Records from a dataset
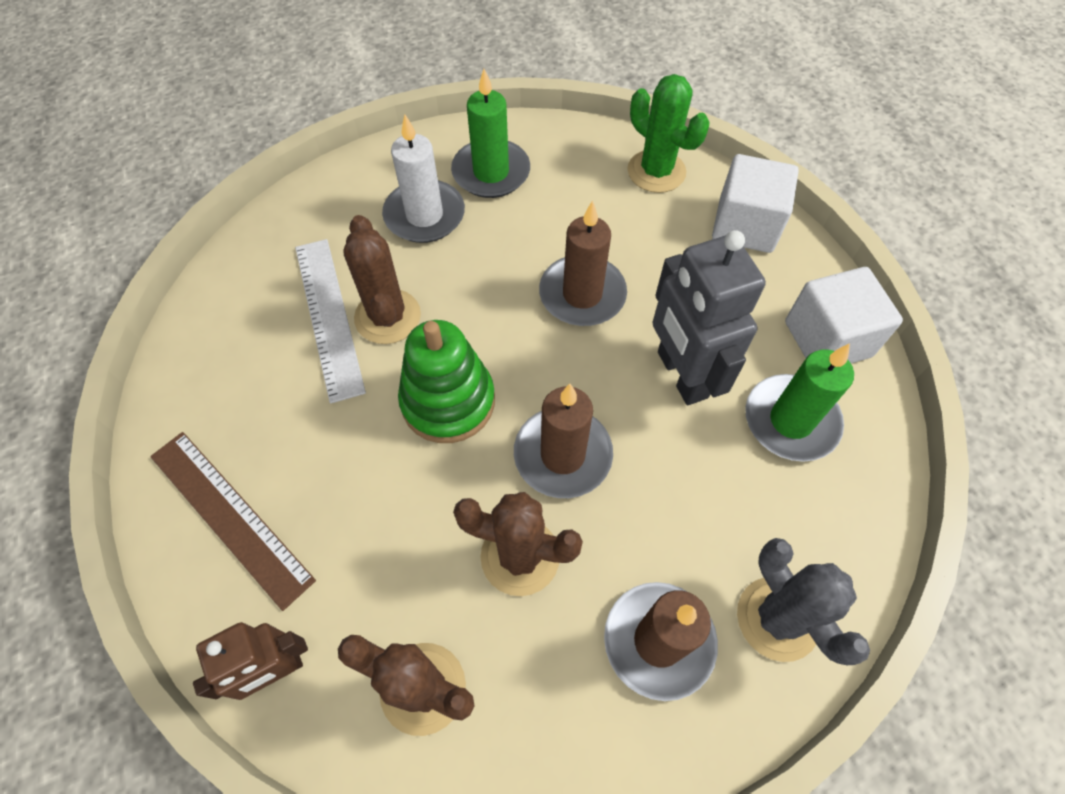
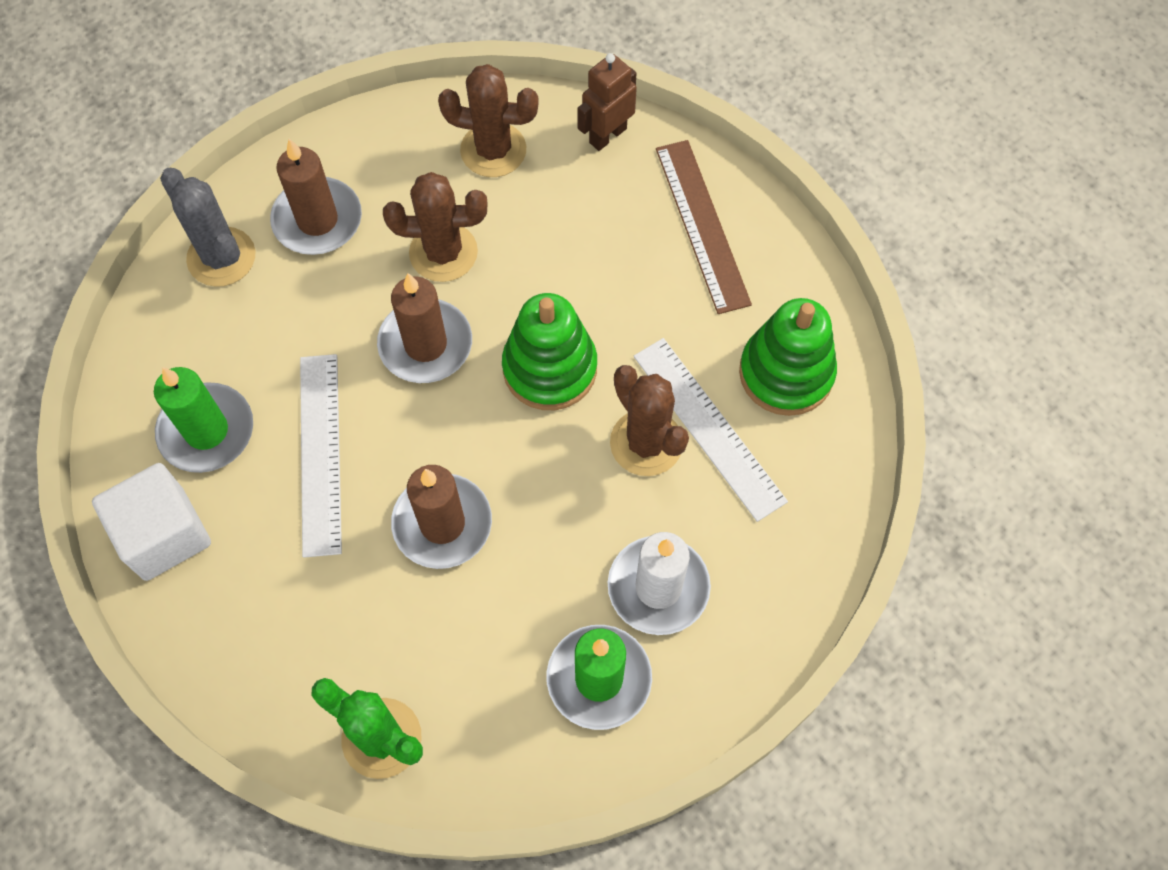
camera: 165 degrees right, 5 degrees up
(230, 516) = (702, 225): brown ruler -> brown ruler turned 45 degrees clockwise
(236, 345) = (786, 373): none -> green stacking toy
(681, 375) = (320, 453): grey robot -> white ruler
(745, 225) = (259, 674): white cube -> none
...
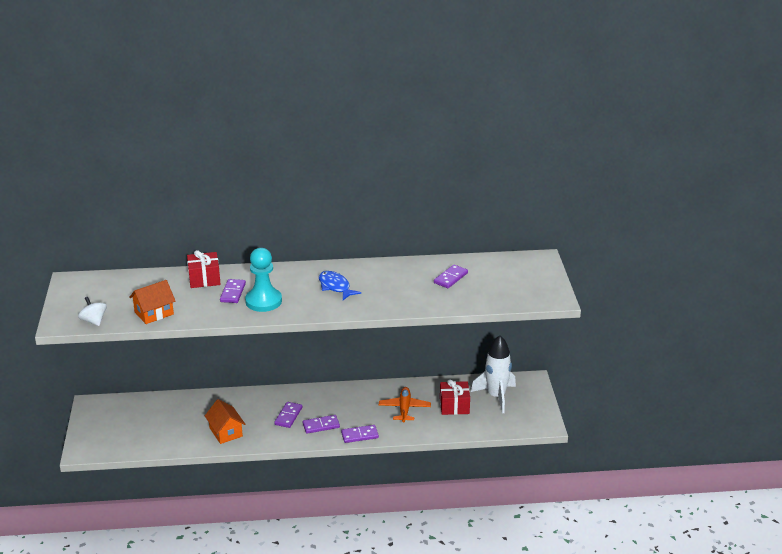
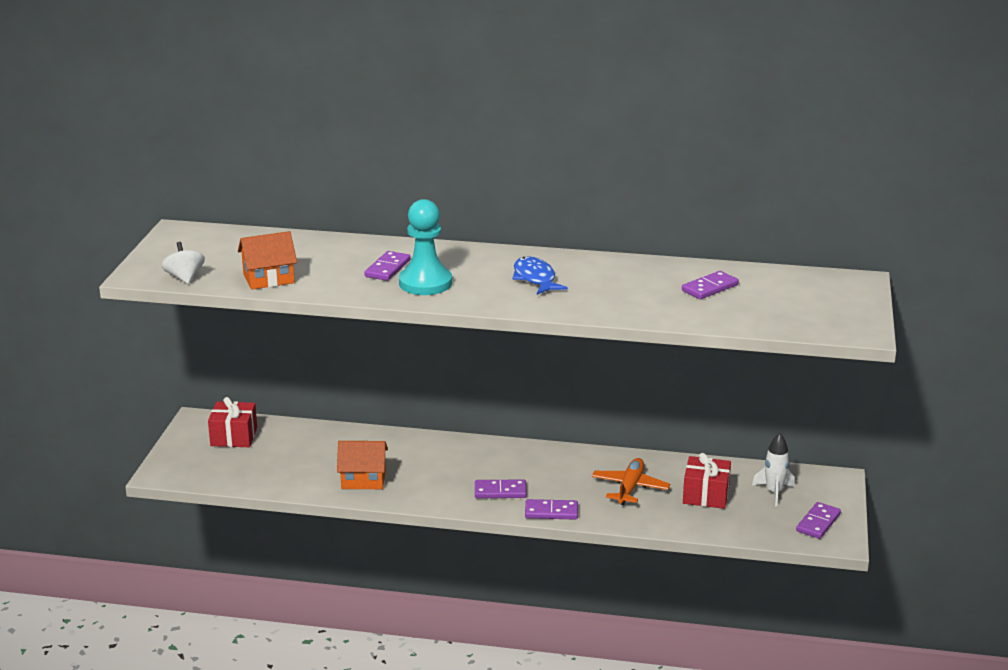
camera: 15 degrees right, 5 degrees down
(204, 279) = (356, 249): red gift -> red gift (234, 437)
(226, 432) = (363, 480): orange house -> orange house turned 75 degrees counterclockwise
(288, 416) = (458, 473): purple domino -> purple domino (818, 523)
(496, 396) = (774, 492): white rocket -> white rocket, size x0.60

The task
Where the word "turned" shows up in a line of the entries above, count that line; the answer is the total alone.

Result below
2